— What the exercise asks —
Of the entries below, return exactly those lines that fall between the one containing "FAN pin GND: GND -> 3V3" and the one containing "BUZZER3 pin GND: none -> GND", the two end lines included.

Collected data
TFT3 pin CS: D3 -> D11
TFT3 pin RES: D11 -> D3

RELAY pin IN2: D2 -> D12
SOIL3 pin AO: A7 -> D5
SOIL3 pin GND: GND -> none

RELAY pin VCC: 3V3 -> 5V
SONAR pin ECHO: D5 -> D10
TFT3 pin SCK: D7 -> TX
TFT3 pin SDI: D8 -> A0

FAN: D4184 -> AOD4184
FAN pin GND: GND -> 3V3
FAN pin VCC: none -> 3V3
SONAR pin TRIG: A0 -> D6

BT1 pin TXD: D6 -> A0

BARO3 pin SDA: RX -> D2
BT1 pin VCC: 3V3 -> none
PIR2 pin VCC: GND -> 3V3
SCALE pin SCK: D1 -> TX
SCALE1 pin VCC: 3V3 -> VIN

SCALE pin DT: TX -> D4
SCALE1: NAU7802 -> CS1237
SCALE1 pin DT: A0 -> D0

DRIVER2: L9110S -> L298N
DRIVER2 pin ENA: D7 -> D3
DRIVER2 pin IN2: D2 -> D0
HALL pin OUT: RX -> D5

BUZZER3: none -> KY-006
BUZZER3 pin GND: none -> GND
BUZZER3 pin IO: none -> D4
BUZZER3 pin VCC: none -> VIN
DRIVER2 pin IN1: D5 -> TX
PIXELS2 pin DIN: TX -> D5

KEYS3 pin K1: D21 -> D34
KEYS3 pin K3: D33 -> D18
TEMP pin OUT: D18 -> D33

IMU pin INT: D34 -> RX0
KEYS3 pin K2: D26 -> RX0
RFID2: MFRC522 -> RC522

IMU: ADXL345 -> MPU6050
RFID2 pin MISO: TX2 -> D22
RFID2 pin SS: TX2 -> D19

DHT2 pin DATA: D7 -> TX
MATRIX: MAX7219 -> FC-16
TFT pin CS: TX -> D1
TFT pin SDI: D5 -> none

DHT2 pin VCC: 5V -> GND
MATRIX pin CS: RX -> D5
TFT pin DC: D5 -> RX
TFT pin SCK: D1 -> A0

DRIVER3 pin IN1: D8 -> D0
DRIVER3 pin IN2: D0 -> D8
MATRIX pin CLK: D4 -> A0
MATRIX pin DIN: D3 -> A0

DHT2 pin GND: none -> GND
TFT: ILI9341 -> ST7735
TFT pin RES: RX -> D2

— Solution for this problem —
FAN pin GND: GND -> 3V3
FAN pin VCC: none -> 3V3
SONAR pin TRIG: A0 -> D6

BT1 pin TXD: D6 -> A0

BARO3 pin SDA: RX -> D2
BT1 pin VCC: 3V3 -> none
PIR2 pin VCC: GND -> 3V3
SCALE pin SCK: D1 -> TX
SCALE1 pin VCC: 3V3 -> VIN

SCALE pin DT: TX -> D4
SCALE1: NAU7802 -> CS1237
SCALE1 pin DT: A0 -> D0

DRIVER2: L9110S -> L298N
DRIVER2 pin ENA: D7 -> D3
DRIVER2 pin IN2: D2 -> D0
HALL pin OUT: RX -> D5

BUZZER3: none -> KY-006
BUZZER3 pin GND: none -> GND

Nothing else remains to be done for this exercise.